(Beginning of Provided data)
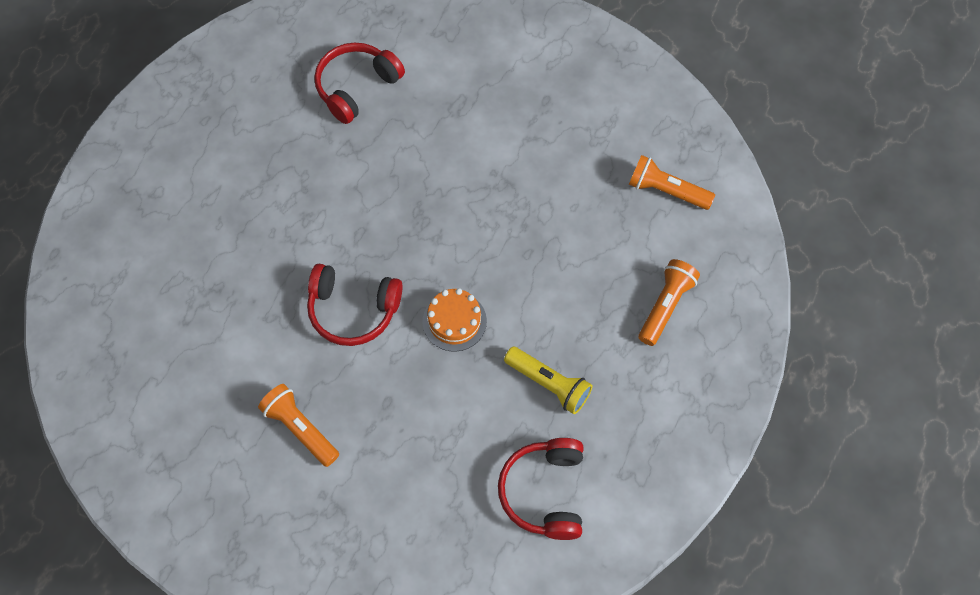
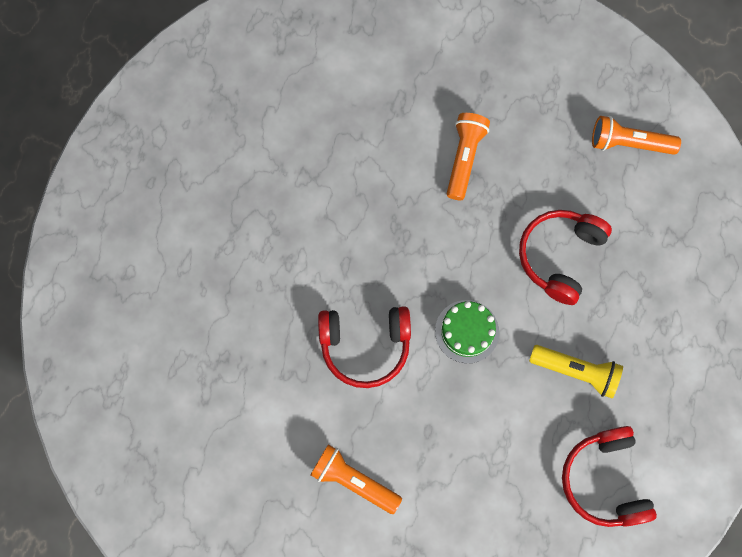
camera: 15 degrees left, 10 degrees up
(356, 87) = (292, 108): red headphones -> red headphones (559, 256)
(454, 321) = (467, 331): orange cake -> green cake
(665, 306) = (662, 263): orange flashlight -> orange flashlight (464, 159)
(End of Provided data)
(Beginning of Provided data)
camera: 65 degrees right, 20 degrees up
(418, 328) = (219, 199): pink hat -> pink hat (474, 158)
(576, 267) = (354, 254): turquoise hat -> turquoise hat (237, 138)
(End of Provided data)
(Beginning of Provided data)
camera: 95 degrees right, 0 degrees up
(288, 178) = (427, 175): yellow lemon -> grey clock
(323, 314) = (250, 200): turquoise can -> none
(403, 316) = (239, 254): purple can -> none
(End of Provided data)
With "none" as the word to match, copy each line of the records that has it.

(323, 314) = (250, 200): turquoise can -> none
(403, 316) = (239, 254): purple can -> none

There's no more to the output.